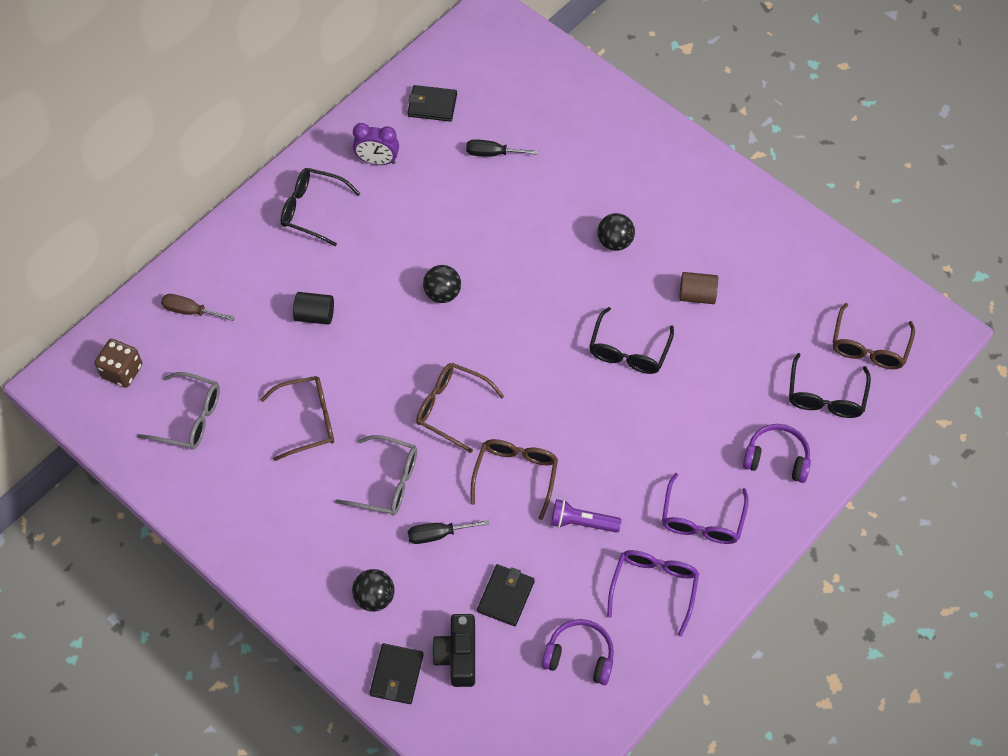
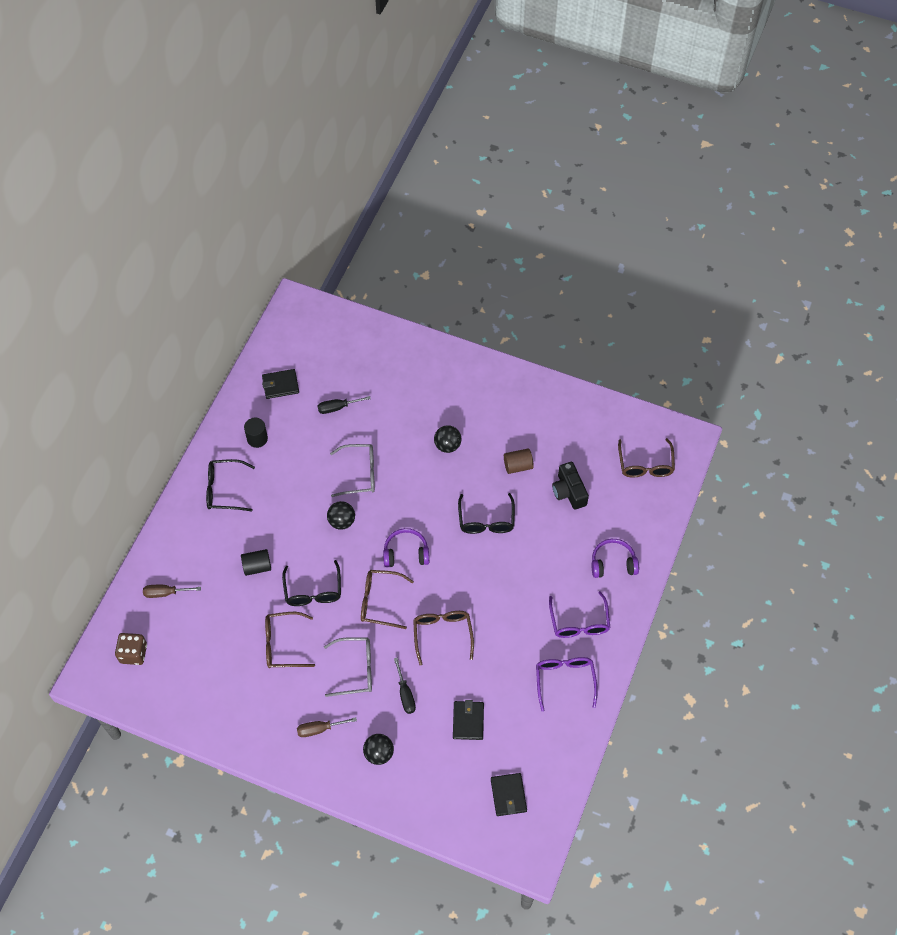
camera: 20 degrees left, 0 degrees up
(190, 418) = (197, 671): grey glasses -> grey glasses (359, 474)
(308, 421) = (283, 644): brown glasses -> brown glasses turned 150 degrees counterclockwise
(312, 541) = (319, 729): none -> brown screwdriver
(377, 161) = (257, 438): purple clock -> black cylinder
(396, 675) = (415, 801): black wallet -> black wallet (508, 795)
(438, 534) = (405, 694): black screwdriver -> black screwdriver turned 75 degrees counterclockwise
(458, 656) = (451, 773): black camera -> black camera (569, 491)
(579, 656) = (533, 745): purple headphones -> purple headphones (406, 553)
(582, 522) = (500, 652): purple flashlight -> none
(825, 396) = (629, 509): black glasses -> black glasses (313, 591)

——

> Problem to work on
Copy out each line of the material that holds the word "purple".

> Result for this exercise
(377, 161) = (257, 438): purple clock -> black cylinder
(579, 656) = (533, 745): purple headphones -> purple headphones (406, 553)
(582, 522) = (500, 652): purple flashlight -> none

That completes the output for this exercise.